Task goal: Turn the lines below into a numbered list, dropping any blank lines.

Records shown:
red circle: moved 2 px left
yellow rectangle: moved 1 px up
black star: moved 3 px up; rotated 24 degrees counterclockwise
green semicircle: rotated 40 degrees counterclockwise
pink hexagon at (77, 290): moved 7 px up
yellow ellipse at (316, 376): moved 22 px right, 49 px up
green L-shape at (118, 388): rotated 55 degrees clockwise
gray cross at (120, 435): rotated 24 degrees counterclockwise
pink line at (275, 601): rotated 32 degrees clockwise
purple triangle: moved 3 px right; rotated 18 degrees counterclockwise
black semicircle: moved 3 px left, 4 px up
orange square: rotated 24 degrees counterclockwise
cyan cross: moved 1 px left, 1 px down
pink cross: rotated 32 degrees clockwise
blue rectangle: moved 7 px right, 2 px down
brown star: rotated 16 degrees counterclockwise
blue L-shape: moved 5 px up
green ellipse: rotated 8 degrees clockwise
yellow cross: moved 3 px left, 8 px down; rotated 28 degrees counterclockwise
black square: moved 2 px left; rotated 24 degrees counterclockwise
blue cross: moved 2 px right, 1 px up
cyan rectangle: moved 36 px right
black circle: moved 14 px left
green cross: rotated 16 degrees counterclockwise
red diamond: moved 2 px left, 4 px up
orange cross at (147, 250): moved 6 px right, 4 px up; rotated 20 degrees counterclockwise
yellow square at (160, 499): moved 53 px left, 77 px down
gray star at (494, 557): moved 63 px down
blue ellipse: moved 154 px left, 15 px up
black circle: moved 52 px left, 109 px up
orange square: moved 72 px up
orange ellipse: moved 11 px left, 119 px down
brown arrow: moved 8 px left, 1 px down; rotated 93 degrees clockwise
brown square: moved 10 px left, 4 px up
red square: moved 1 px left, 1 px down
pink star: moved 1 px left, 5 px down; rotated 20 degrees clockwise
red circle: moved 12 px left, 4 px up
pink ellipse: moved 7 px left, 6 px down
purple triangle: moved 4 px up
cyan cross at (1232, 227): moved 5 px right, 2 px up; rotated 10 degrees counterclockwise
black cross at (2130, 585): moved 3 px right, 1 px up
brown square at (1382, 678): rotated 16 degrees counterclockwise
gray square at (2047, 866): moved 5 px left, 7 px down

The reply:
1. red circle: moved 2 px left
2. yellow rectangle: moved 1 px up
3. black star: moved 3 px up; rotated 24 degrees counterclockwise
4. green semicircle: rotated 40 degrees counterclockwise
5. pink hexagon at (77, 290): moved 7 px up
6. yellow ellipse at (316, 376): moved 22 px right, 49 px up
7. green L-shape at (118, 388): rotated 55 degrees clockwise
8. gray cross at (120, 435): rotated 24 degrees counterclockwise
9. pink line at (275, 601): rotated 32 degrees clockwise
10. purple triangle: moved 3 px right; rotated 18 degrees counterclockwise
11. black semicircle: moved 3 px left, 4 px up
12. orange square: rotated 24 degrees counterclockwise
13. cyan cross: moved 1 px left, 1 px down
14. pink cross: rotated 32 degrees clockwise
15. blue rectangle: moved 7 px right, 2 px down
16. brown star: rotated 16 degrees counterclockwise
17. blue L-shape: moved 5 px up
18. green ellipse: rotated 8 degrees clockwise
19. yellow cross: moved 3 px left, 8 px down; rotated 28 degrees counterclockwise
20. black square: moved 2 px left; rotated 24 degrees counterclockwise
21. blue cross: moved 2 px right, 1 px up
22. cyan rectangle: moved 36 px right
23. black circle: moved 14 px left
24. green cross: rotated 16 degrees counterclockwise
25. red diamond: moved 2 px left, 4 px up
26. orange cross at (147, 250): moved 6 px right, 4 px up; rotated 20 degrees counterclockwise
27. yellow square at (160, 499): moved 53 px left, 77 px down
28. gray star at (494, 557): moved 63 px down
29. blue ellipse: moved 154 px left, 15 px up
30. black circle: moved 52 px left, 109 px up
31. orange square: moved 72 px up
32. orange ellipse: moved 11 px left, 119 px down
33. brown arrow: moved 8 px left, 1 px down; rotated 93 degrees clockwise
34. brown square: moved 10 px left, 4 px up
35. red square: moved 1 px left, 1 px down
36. pink star: moved 1 px left, 5 px down; rotated 20 degrees clockwise
37. red circle: moved 12 px left, 4 px up
38. pink ellipse: moved 7 px left, 6 px down
39. purple triangle: moved 4 px up
40. cyan cross at (1232, 227): moved 5 px right, 2 px up; rotated 10 degrees counterclockwise
41. black cross at (2130, 585): moved 3 px right, 1 px up
42. brown square at (1382, 678): rotated 16 degrees counterclockwise
43. gray square at (2047, 866): moved 5 px left, 7 px down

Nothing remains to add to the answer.